* _INSTRUCTIONS TO FOLLOW_
Would you reproduce, word for word, only the lines running from the top of the data through the line containing "(625, 164) = (282, 122): none", and none of the pictures?

Extracted records:
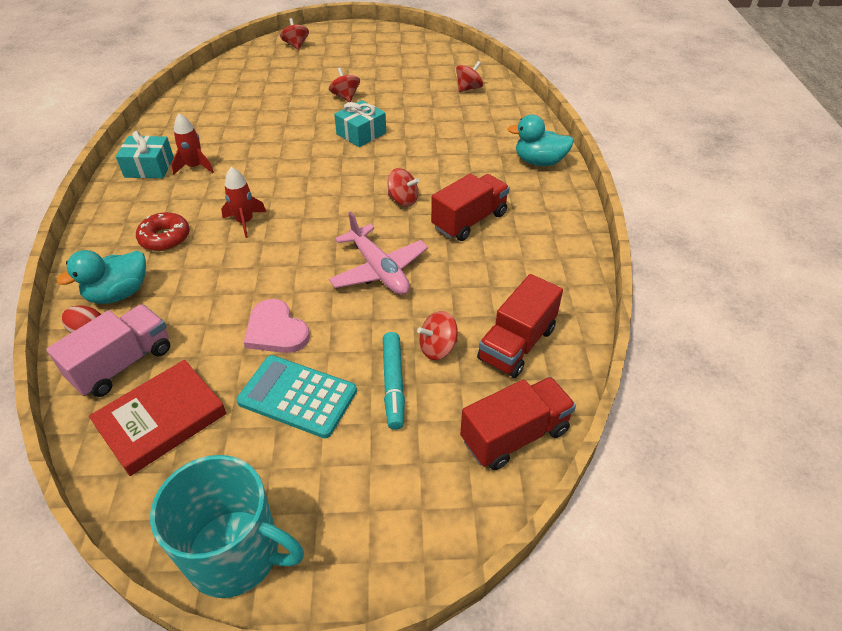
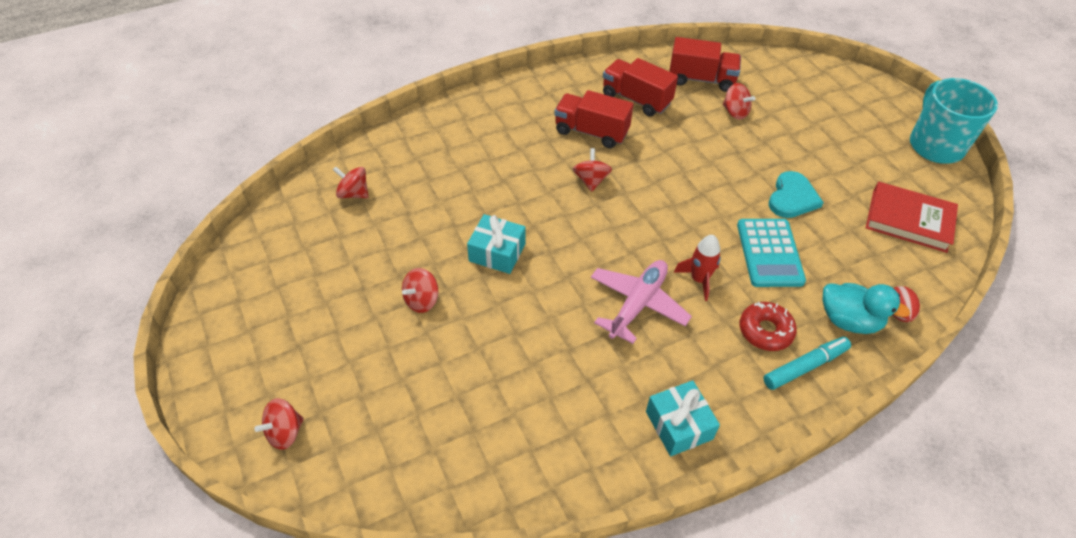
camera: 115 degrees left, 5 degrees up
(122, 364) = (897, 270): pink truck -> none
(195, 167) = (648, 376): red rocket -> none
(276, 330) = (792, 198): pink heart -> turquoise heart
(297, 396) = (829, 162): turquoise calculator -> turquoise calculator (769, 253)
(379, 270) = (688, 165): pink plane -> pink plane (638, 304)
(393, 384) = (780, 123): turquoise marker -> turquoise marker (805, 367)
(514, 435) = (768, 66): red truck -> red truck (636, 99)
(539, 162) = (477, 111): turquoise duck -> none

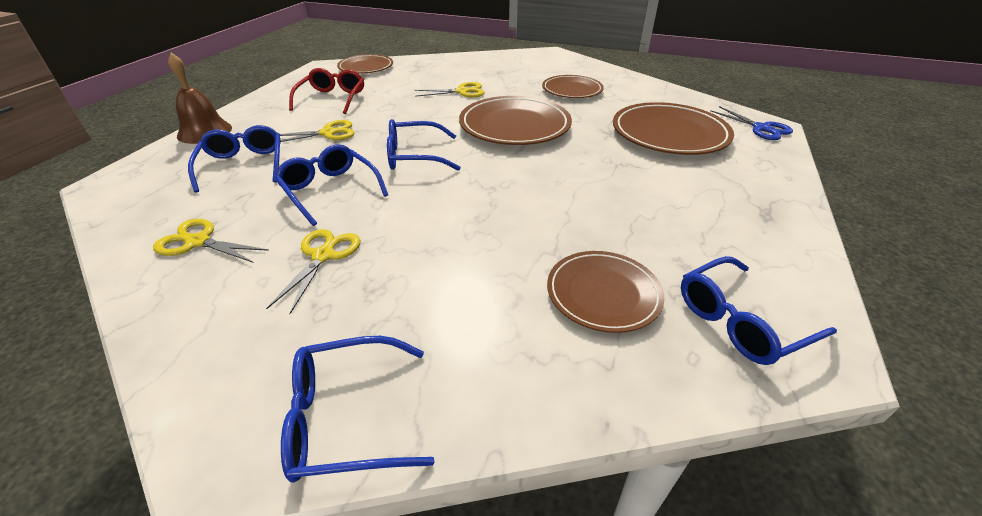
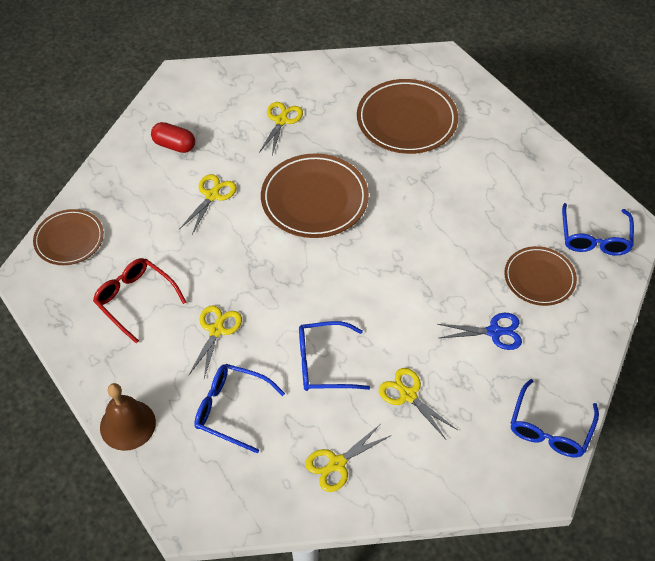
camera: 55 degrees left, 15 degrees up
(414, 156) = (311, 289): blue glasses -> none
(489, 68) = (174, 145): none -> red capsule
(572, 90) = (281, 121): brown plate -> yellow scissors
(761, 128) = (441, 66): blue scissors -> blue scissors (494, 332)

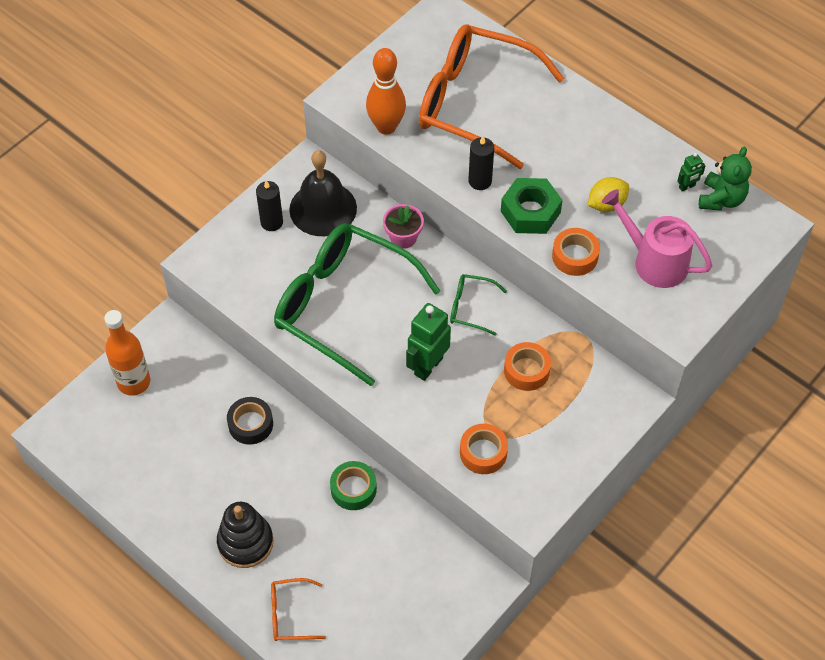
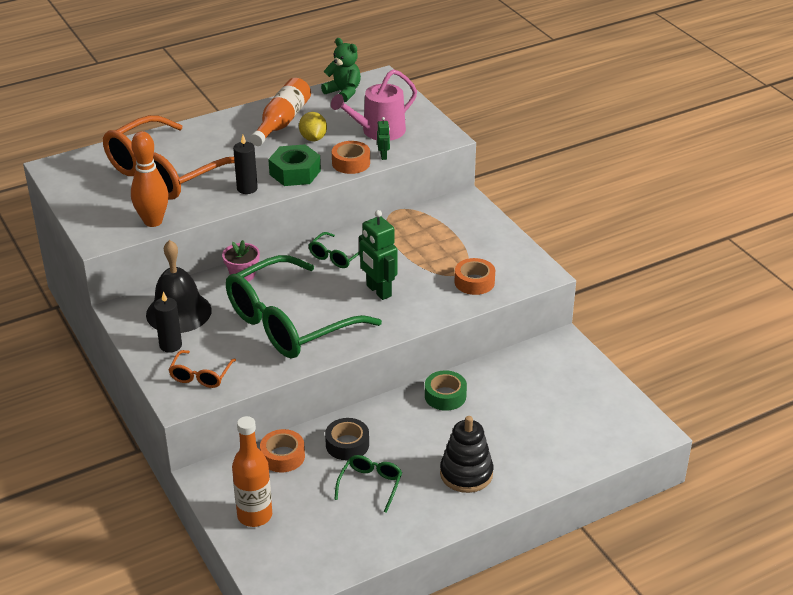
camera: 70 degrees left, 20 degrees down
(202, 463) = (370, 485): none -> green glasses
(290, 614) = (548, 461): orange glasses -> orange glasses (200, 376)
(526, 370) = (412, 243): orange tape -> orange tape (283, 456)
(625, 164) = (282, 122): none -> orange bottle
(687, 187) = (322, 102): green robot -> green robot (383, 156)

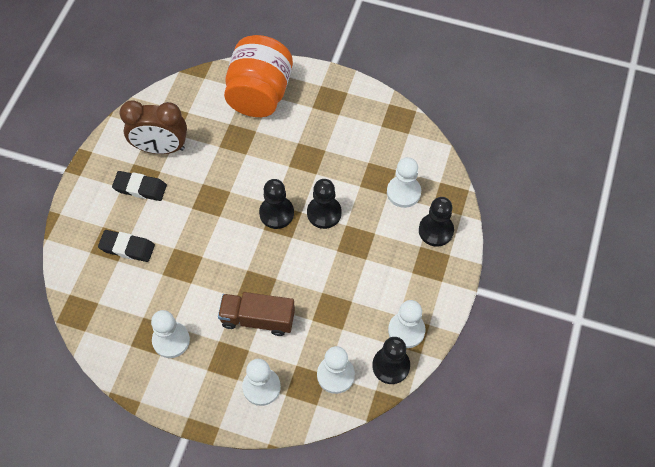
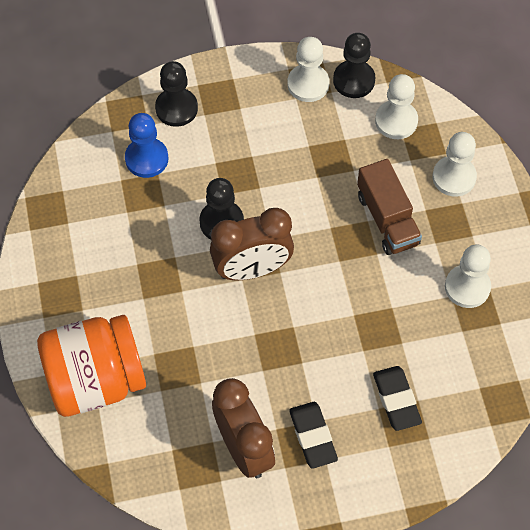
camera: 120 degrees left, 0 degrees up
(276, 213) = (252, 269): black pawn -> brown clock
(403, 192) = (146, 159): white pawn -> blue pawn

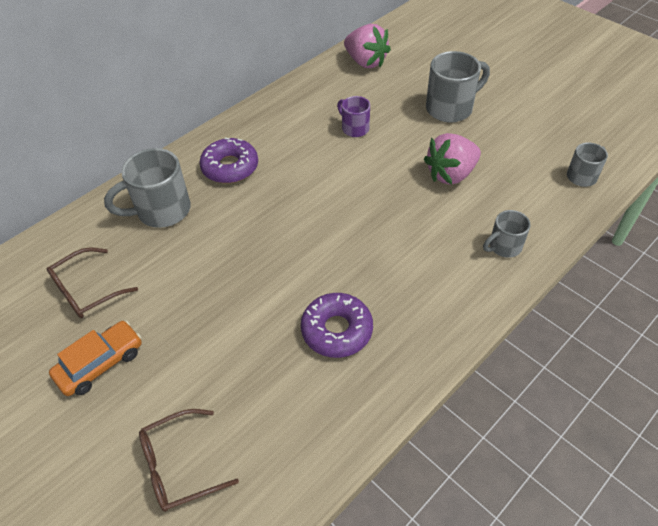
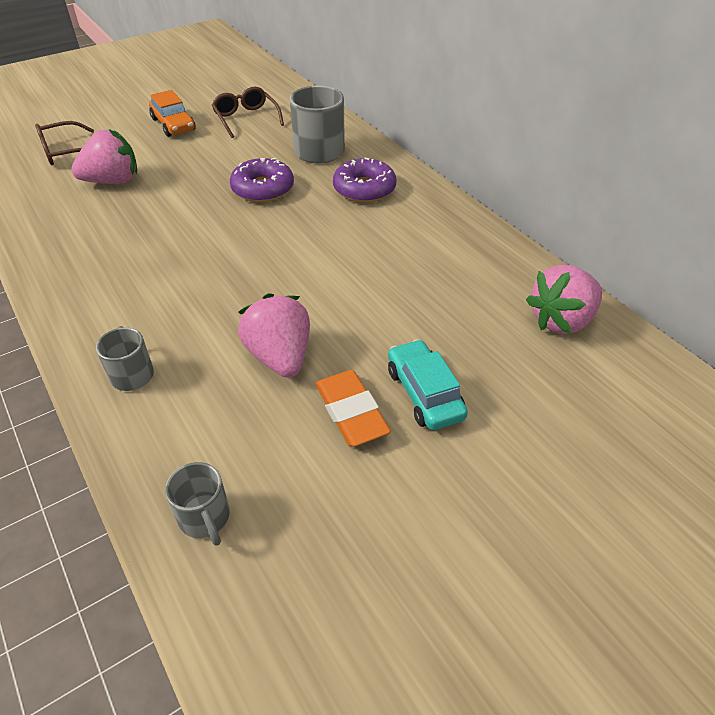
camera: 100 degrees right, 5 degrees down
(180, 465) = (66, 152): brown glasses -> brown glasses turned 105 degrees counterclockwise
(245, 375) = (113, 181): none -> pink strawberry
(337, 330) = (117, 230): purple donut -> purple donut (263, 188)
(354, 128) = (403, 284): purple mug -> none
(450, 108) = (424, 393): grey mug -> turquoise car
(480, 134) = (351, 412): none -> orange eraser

* _WRITTEN SOLUTION_
camera: 115 degrees left, 5 degrees up
(122, 364) = (897, 270): pink truck -> none
(195, 167) = (648, 376): red rocket -> none
(276, 330) = (792, 198): pink heart -> turquoise heart
(297, 396) = (829, 162): turquoise calculator -> turquoise calculator (769, 253)
(379, 270) = (688, 165): pink plane -> pink plane (638, 304)
(393, 384) = (780, 123): turquoise marker -> turquoise marker (805, 367)
(514, 435) = (768, 66): red truck -> red truck (636, 99)
(539, 162) = (477, 111): turquoise duck -> none

camera: 55 degrees left, 15 degrees up
(414, 156) = (311, 289): blue glasses -> none
(489, 68) = (174, 145): none -> red capsule
(572, 90) = (281, 121): brown plate -> yellow scissors
(761, 128) = (441, 66): blue scissors -> blue scissors (494, 332)

camera: 70 degrees left, 20 degrees down
(202, 463) = (370, 485): none -> green glasses
(290, 614) = (548, 461): orange glasses -> orange glasses (200, 376)
(526, 370) = (412, 243): orange tape -> orange tape (283, 456)
(625, 164) = (282, 122): none -> orange bottle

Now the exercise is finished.